→ Exercise description:
Please report every line in the entries that contains the string "none".

(Object change listings)
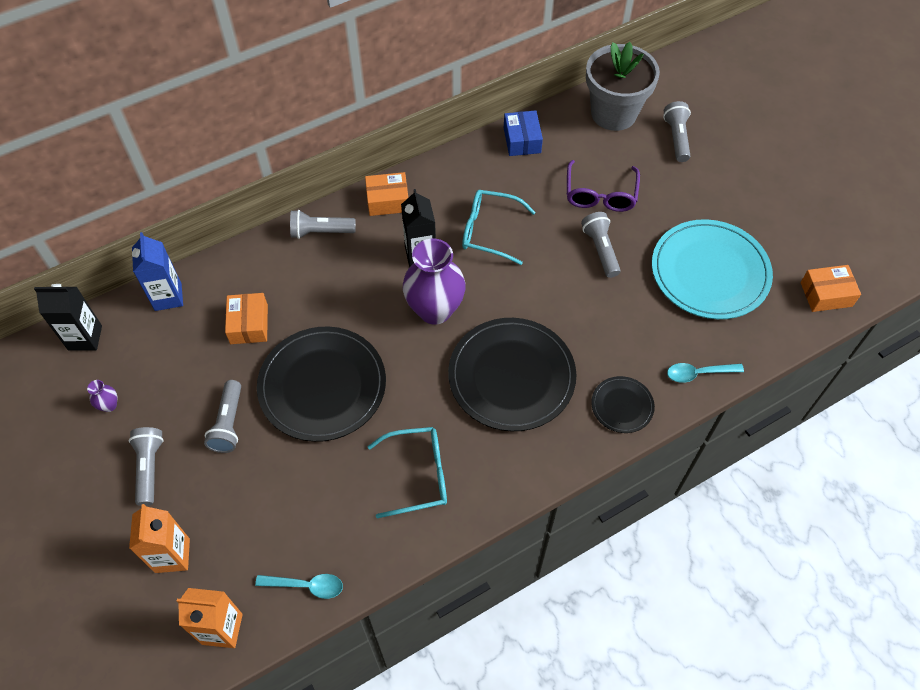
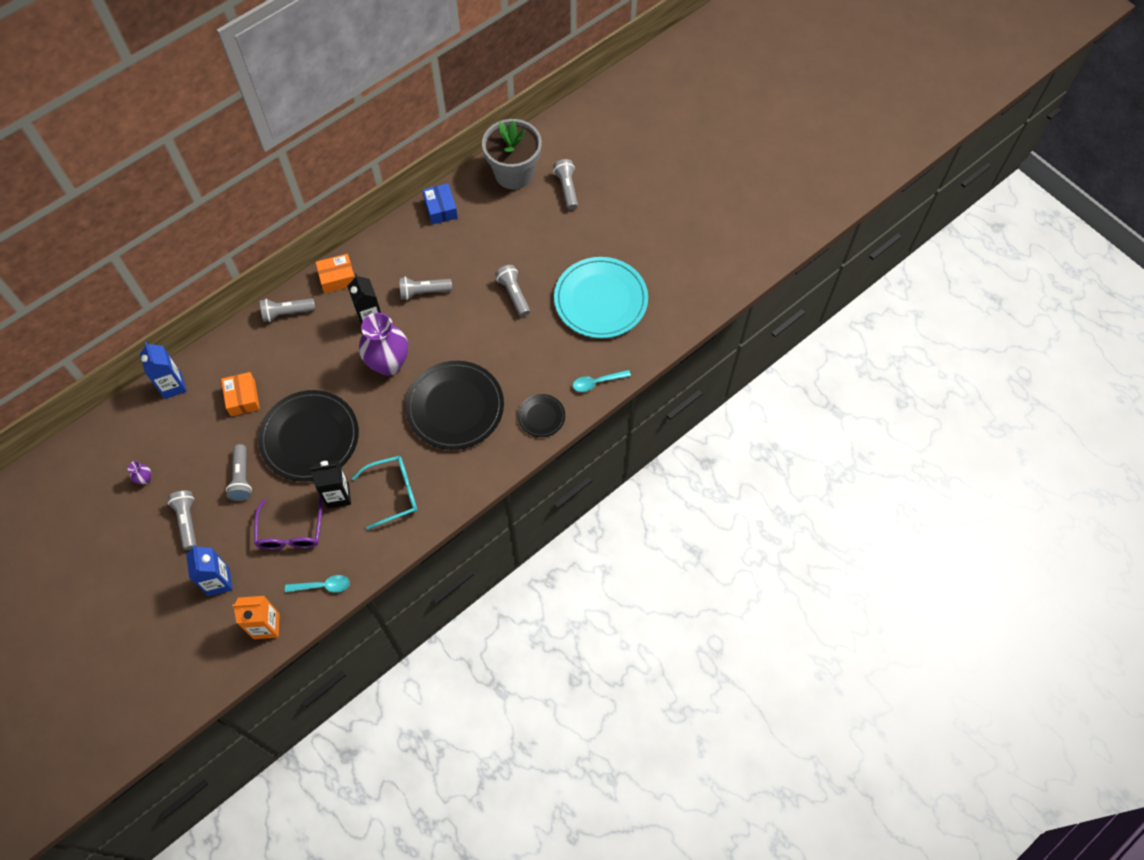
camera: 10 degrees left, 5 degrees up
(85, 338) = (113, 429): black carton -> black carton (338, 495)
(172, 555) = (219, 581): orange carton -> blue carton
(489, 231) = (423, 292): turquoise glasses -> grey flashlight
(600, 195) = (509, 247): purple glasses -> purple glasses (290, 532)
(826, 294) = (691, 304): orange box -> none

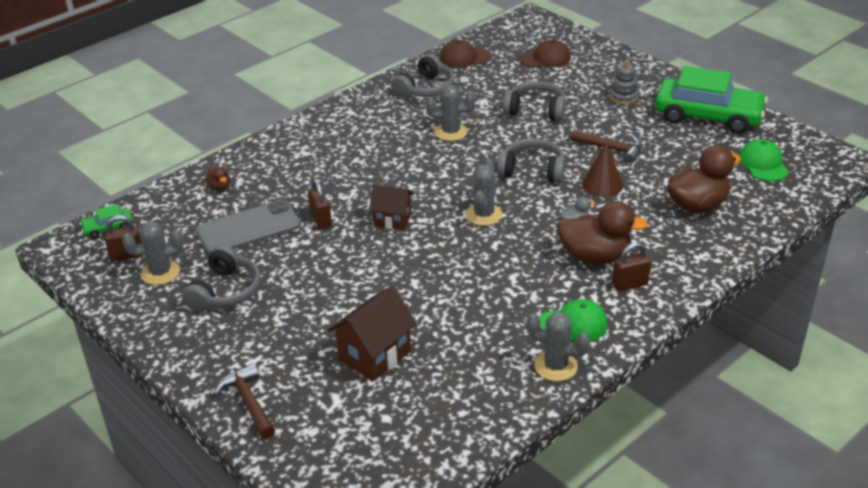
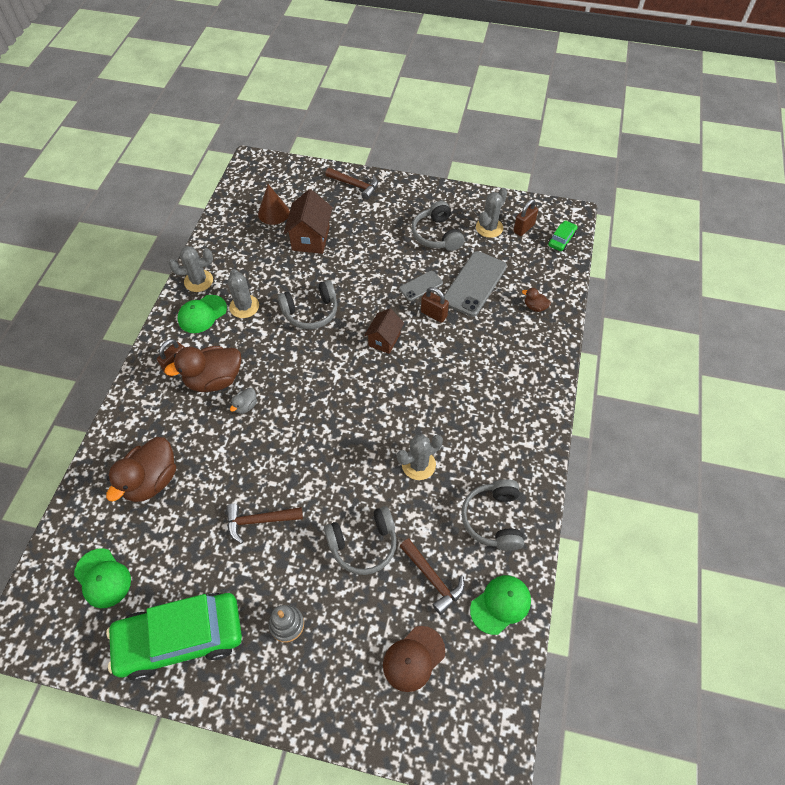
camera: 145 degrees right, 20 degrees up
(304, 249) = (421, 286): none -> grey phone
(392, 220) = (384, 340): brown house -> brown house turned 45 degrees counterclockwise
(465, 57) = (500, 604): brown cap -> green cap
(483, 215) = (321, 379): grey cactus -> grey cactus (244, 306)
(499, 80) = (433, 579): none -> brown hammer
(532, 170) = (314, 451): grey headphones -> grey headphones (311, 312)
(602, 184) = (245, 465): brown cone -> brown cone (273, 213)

→ Solution to the exercise:
(826, 294) = (691, 304): orange box -> none
(304, 249) = (421, 286): none -> grey phone
(499, 80) = (433, 579): none -> brown hammer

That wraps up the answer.